WORK REQUIRED:
Look through the records below for the line with "M104: motor (5V, LOAD) -> motor (DRV2, LOAD)" and the line with "T103: NMOS IRLZ44N", then return those lines and all lines between, exactly.

SOURCE DATA:
==*==

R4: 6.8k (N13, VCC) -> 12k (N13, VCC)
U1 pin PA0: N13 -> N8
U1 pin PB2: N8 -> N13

==*==

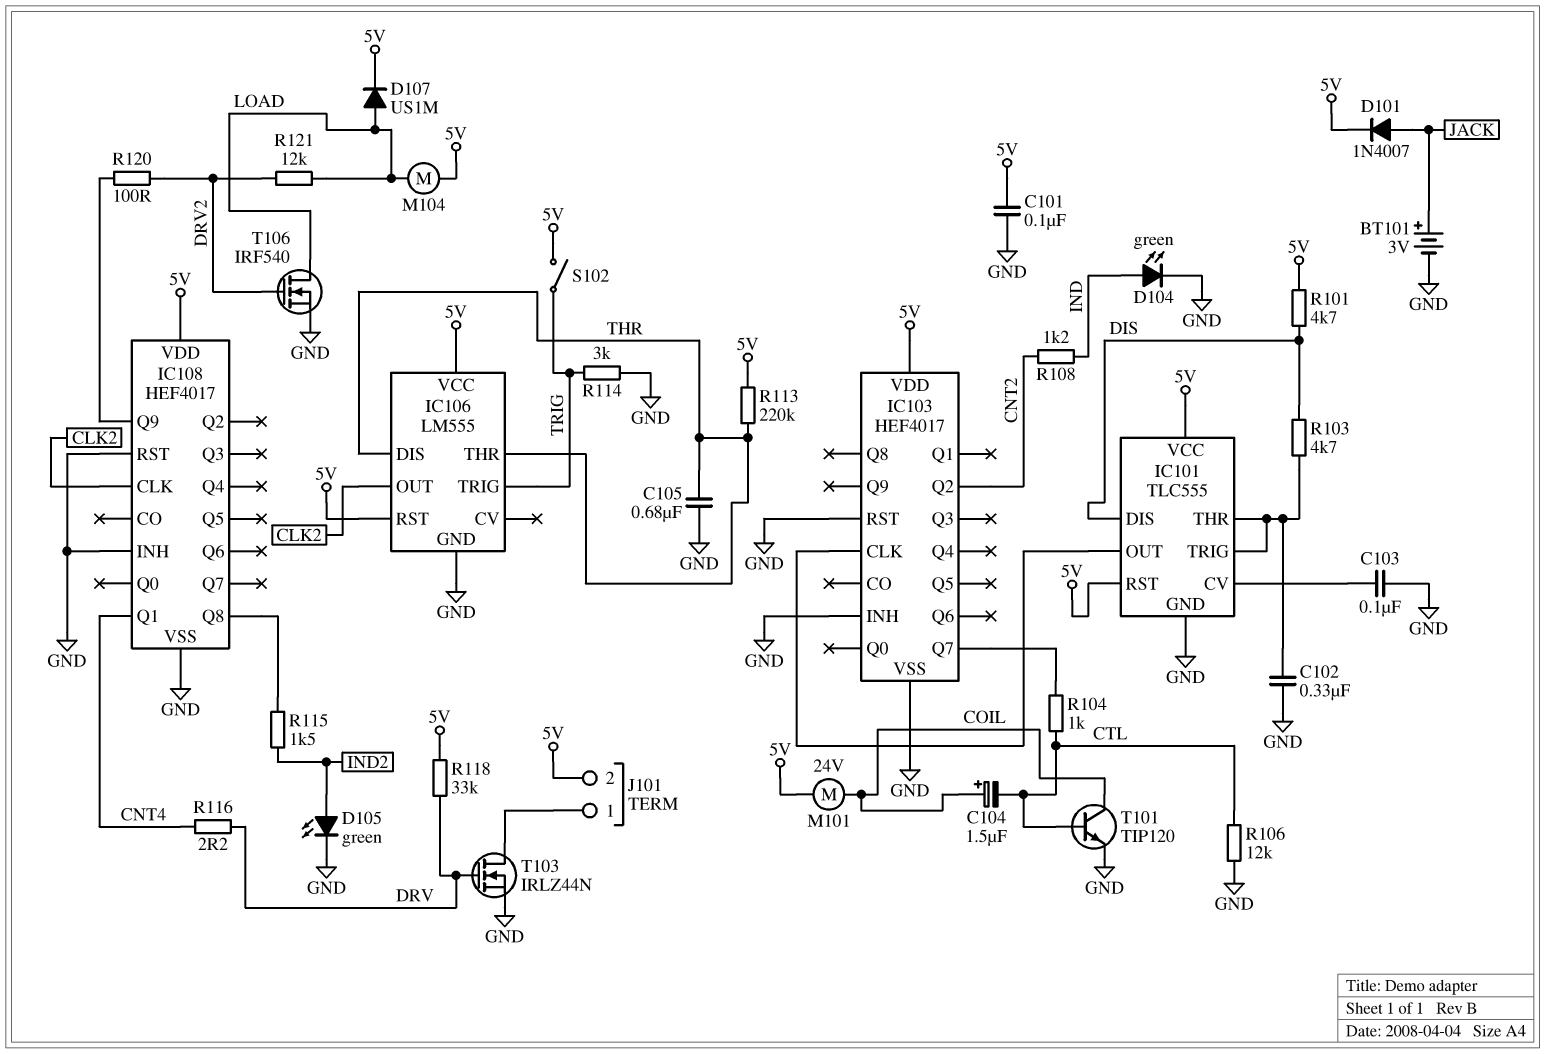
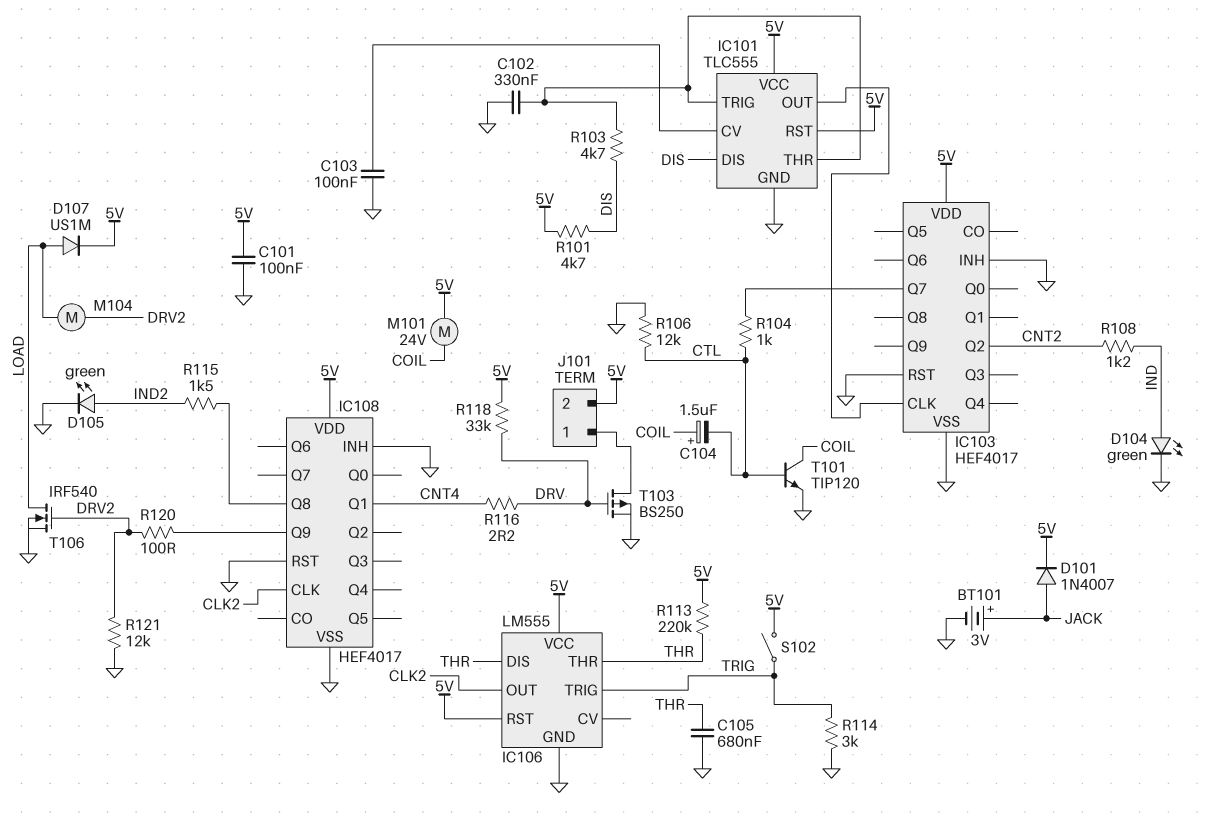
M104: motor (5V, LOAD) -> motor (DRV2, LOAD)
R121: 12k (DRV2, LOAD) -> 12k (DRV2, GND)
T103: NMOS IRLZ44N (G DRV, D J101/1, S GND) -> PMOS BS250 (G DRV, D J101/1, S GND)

==*==

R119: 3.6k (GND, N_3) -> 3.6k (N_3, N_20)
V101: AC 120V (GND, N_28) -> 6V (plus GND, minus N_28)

==*==

SOLUTION FOR THIS PROBLEM:
M104: motor (5V, LOAD) -> motor (DRV2, LOAD)
R121: 12k (DRV2, LOAD) -> 12k (DRV2, GND)
T103: NMOS IRLZ44N (G DRV, D J101/1, S GND) -> PMOS BS250 (G DRV, D J101/1, S GND)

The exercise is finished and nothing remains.